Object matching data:
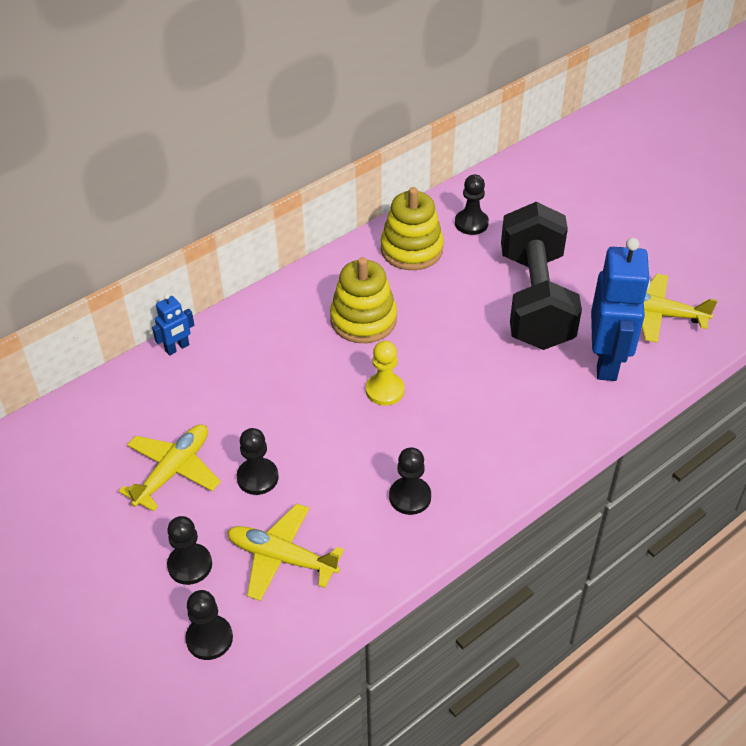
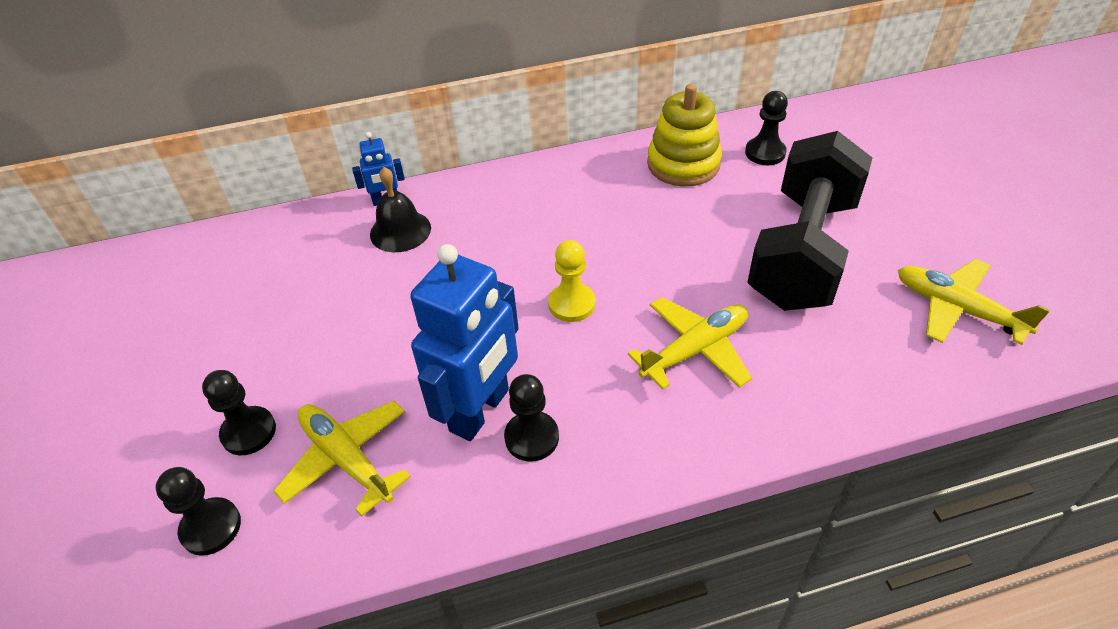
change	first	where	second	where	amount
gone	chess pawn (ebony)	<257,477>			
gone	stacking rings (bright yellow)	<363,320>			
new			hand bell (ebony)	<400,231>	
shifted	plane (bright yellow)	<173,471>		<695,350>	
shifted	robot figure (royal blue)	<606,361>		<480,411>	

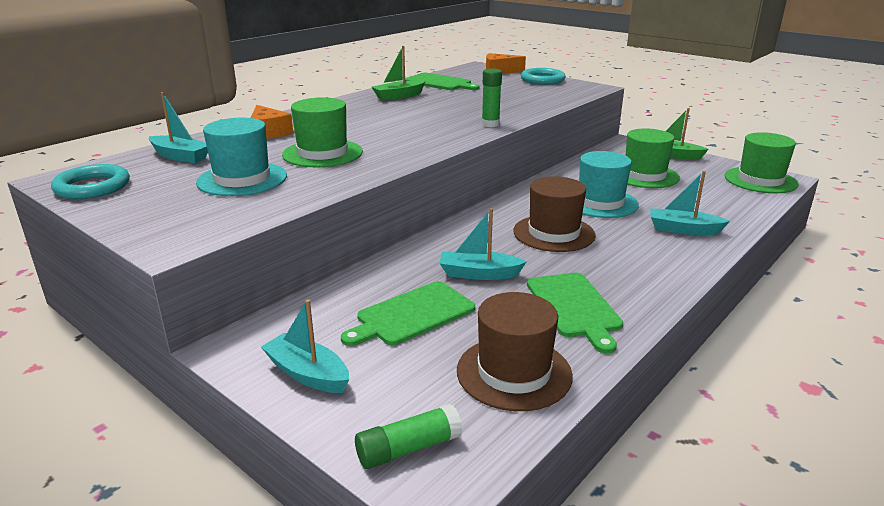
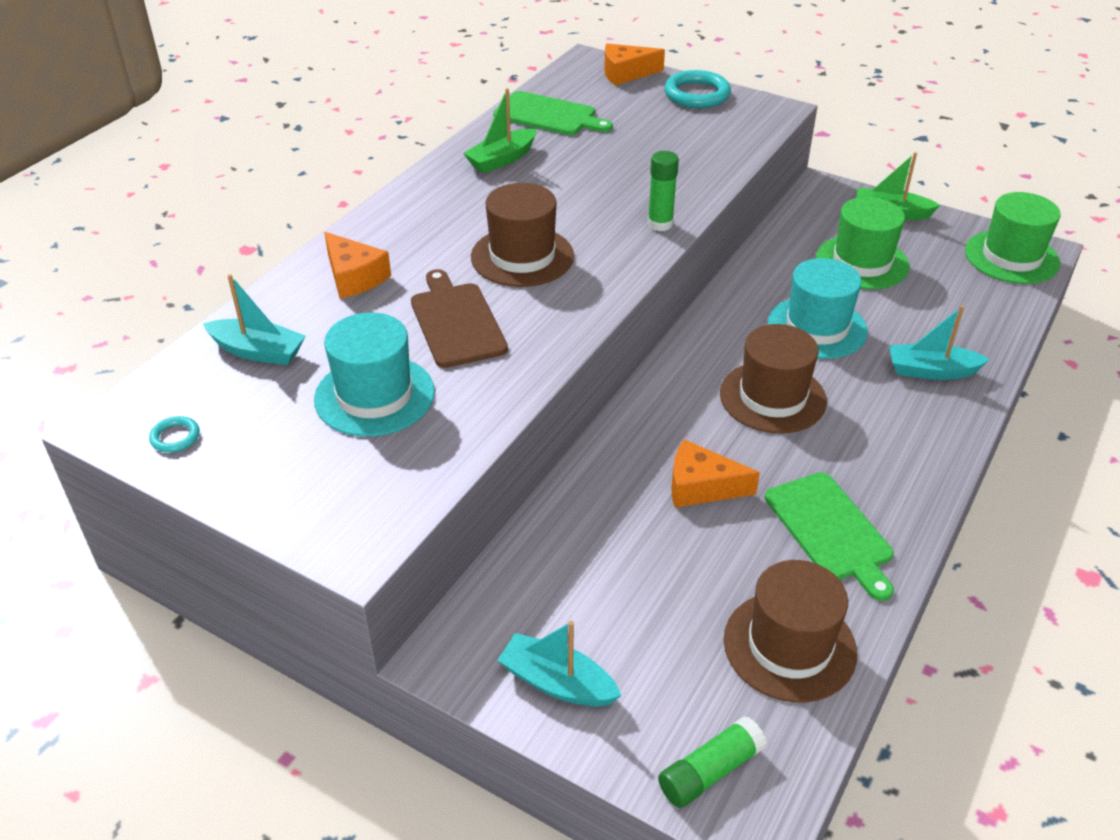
change	first	where	second	where	amount
gone	bread board (green)	<412,315>			
new			top hat (brown)	<522,256>	
swapped	top hat (green)	<322,153>	bread board (brown)	<456,322>	
swapped	boat (turquoise)	<479,274>	piece of cheese (bright orange)	<701,486>	
scaled	hoop (turquoise)	<92,187>		<175,437>	x0.50

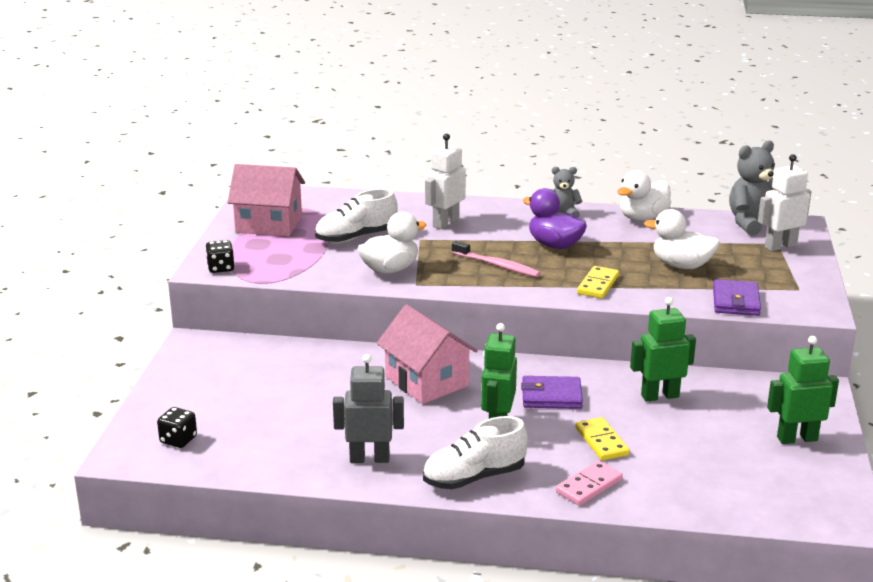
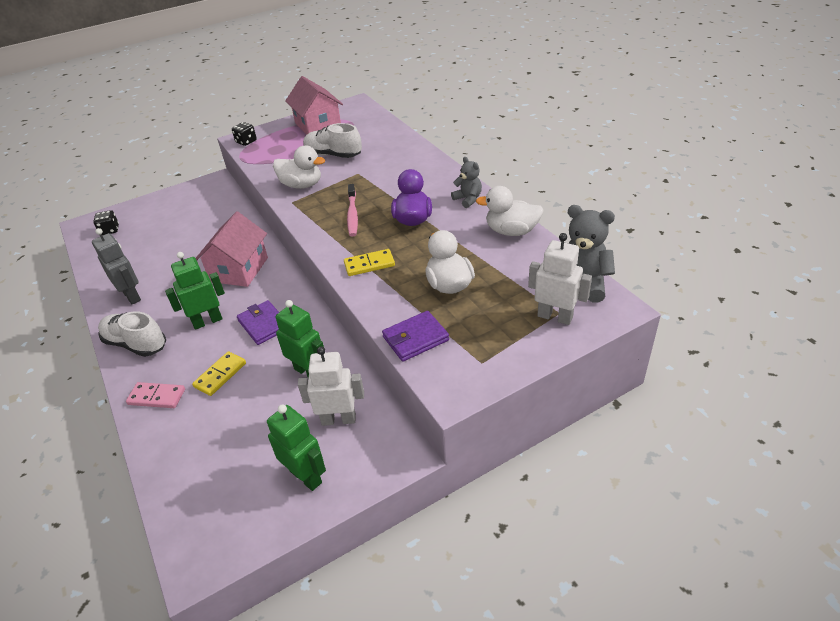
change	first	where	second	where	amount
shifted	robot figure (white)	<445,223>		<338,419>	

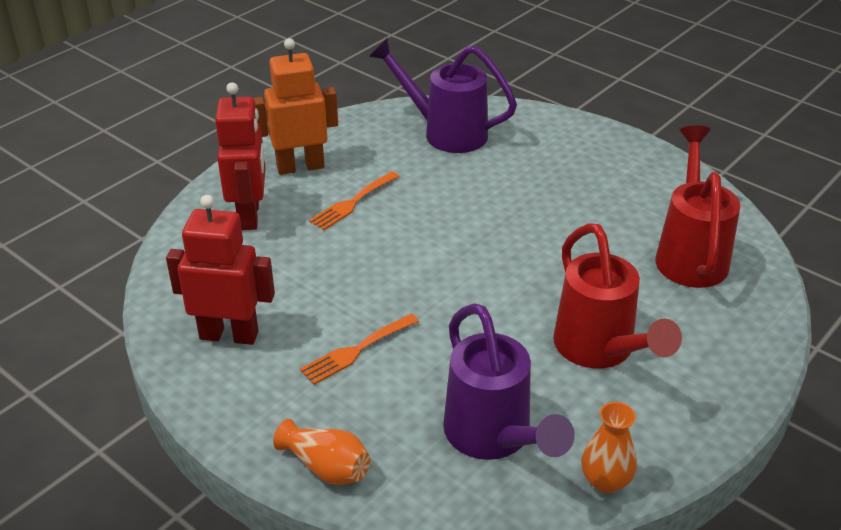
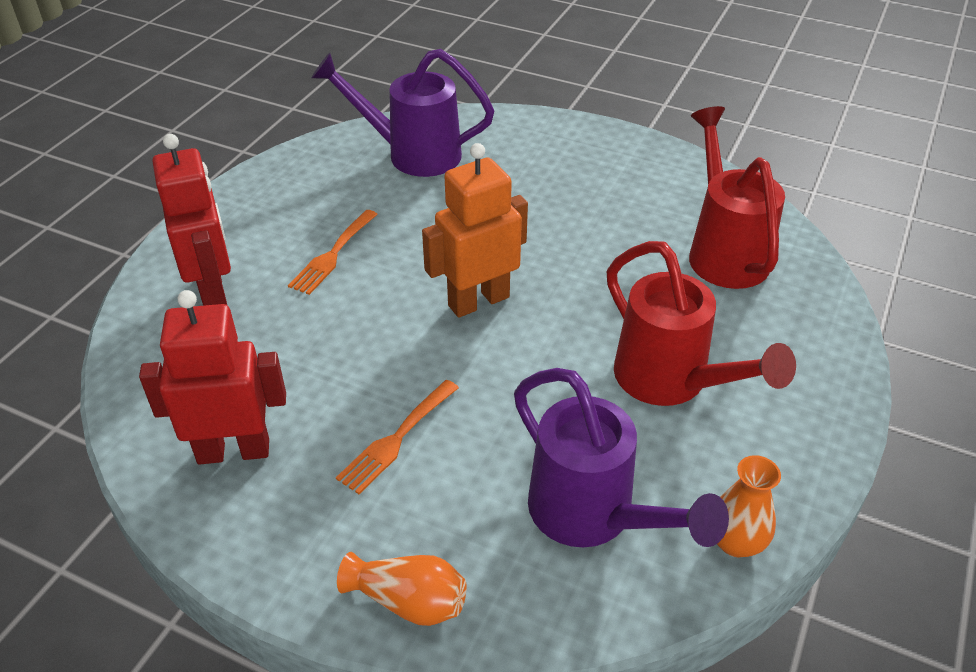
change	first	where	second	where	amount
shifted	robot figure (bright orange)	<300,167>		<478,301>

### EXERCISE PROMPT
All of the lines above should be printed exactly, minus the pictures.

### WORKED SOLUTION
change	first	where	second	where	amount
gone	chess pawn (ebony)	<257,477>			
gone	stacking rings (bright yellow)	<363,320>			
new			hand bell (ebony)	<400,231>	
shifted	plane (bright yellow)	<173,471>		<695,350>	
shifted	robot figure (royal blue)	<606,361>		<480,411>	

change	first	where	second	where	amount
gone	bread board (green)	<412,315>			
new			top hat (brown)	<522,256>	
swapped	top hat (green)	<322,153>	bread board (brown)	<456,322>	
swapped	boat (turquoise)	<479,274>	piece of cheese (bright orange)	<701,486>	
scaled	hoop (turquoise)	<92,187>		<175,437>	x0.50

change	first	where	second	where	amount
shifted	robot figure (white)	<445,223>		<338,419>	

change	first	where	second	where	amount
shifted	robot figure (bright orange)	<300,167>		<478,301>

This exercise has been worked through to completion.